Exercise objective
Every entry that follows should be repeated exactly; drop the images.

Dataset entries
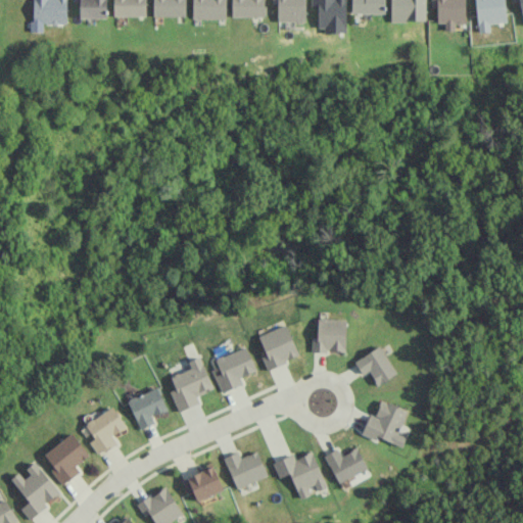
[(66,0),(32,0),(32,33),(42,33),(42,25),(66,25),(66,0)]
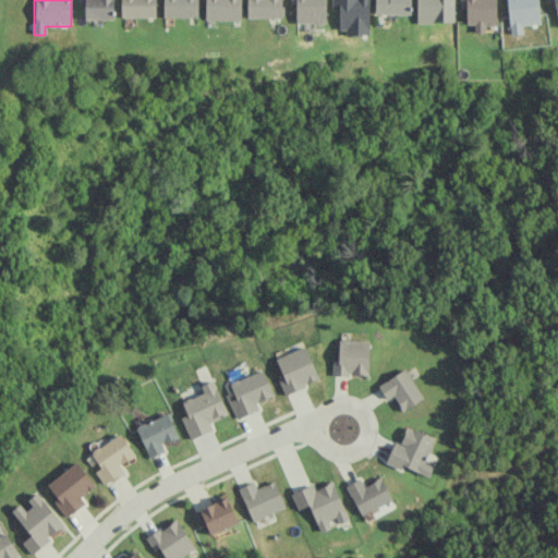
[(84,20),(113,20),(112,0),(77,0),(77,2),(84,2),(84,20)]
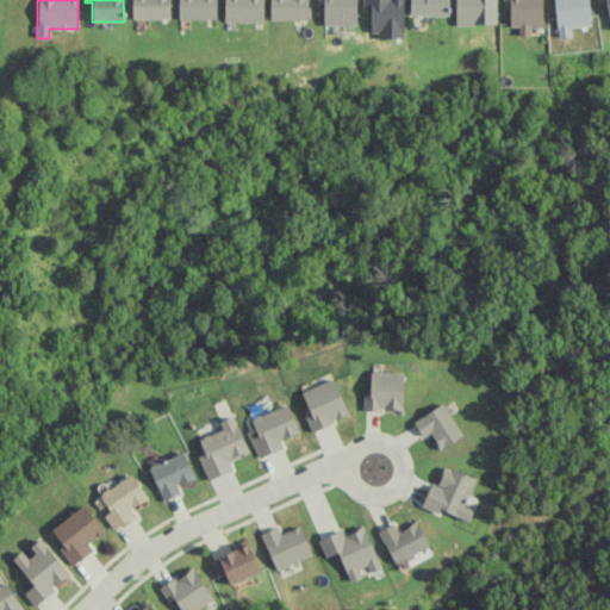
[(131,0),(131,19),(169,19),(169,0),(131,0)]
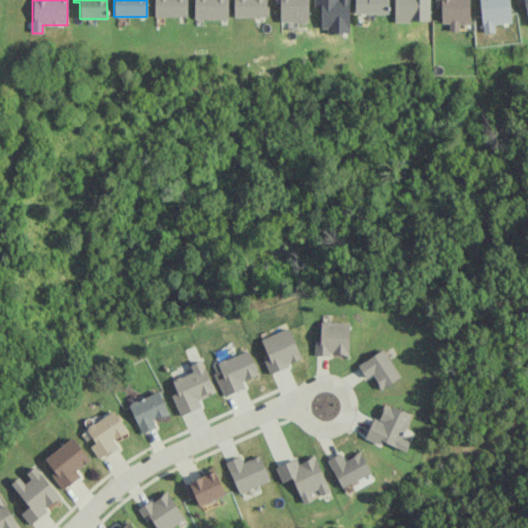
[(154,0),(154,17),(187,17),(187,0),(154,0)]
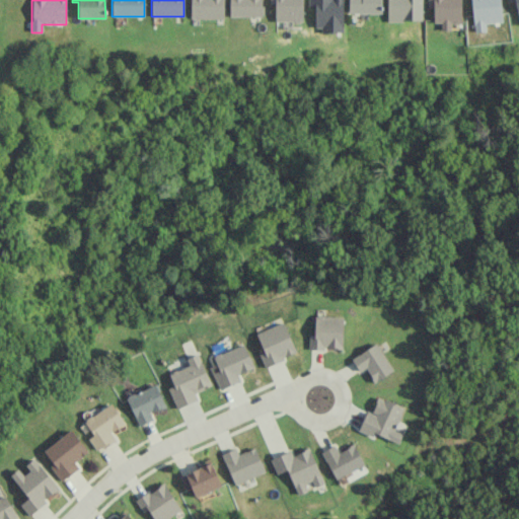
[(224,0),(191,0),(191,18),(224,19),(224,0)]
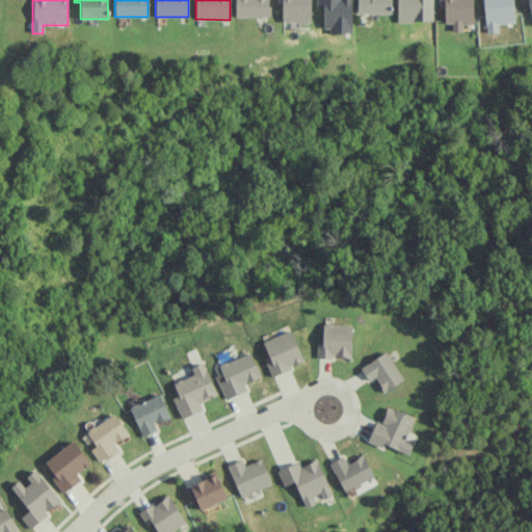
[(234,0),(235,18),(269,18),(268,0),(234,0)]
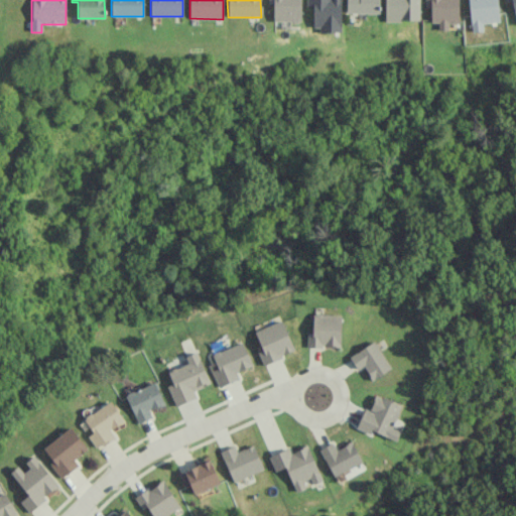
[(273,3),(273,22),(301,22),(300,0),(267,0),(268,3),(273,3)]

Answer box
[(66,0),(32,0),(32,33),(42,33),(42,25),(66,25),(66,0)]
[(84,20),(113,20),(112,0),(77,0),(77,2),(84,2),(84,20)]
[(131,0),(131,19),(169,19),(169,0),(131,0)]
[(154,0),(154,17),(187,17),(187,0),(154,0)]
[(224,0),(191,0),(191,18),(224,19),(224,0)]
[(234,0),(235,18),(269,18),(268,0),(234,0)]
[(273,3),(273,22),(301,22),(300,0),(267,0),(268,3),(273,3)]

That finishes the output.